Set out exactly every line of the entries below, starting at the line that holds "building: [246,179,334,288] -> none" and stopping after the line that holds "building: [382,276,443,360] -> none".

== Dataset extract ==
Start of Block
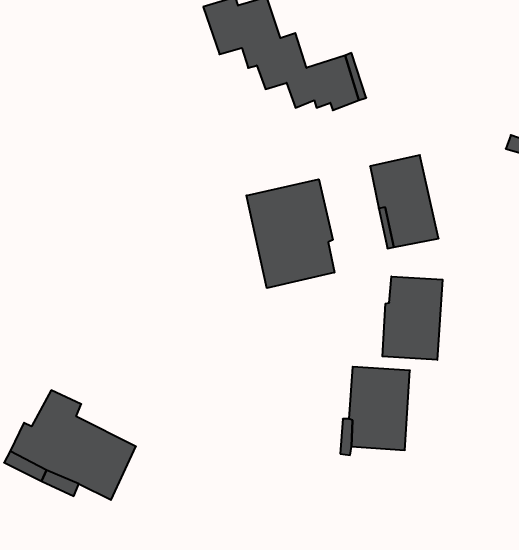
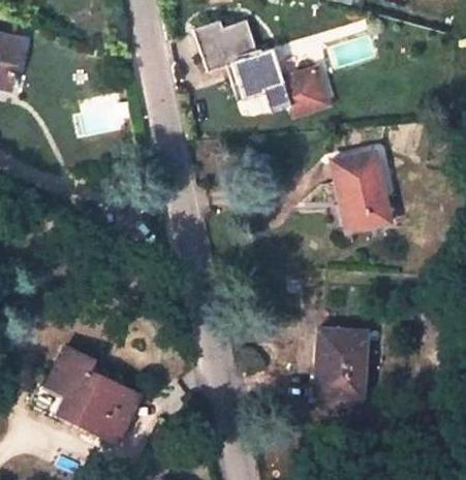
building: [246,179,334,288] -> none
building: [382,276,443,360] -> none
End of Block
Start of Block
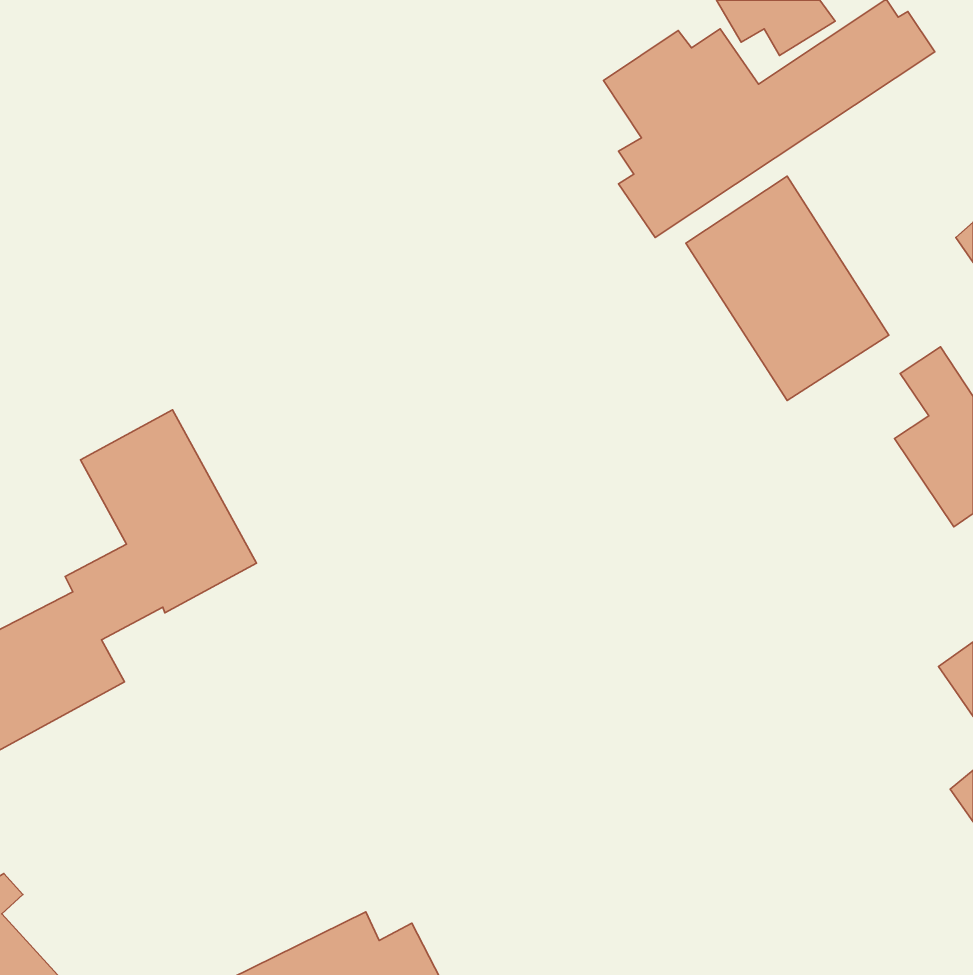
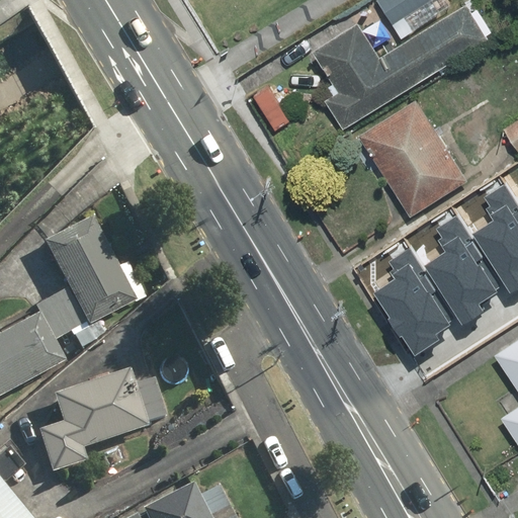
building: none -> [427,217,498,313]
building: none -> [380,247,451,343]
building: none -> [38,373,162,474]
End of Block
== Your response ==
building: [246,179,334,288] -> none
building: [382,276,443,360] -> none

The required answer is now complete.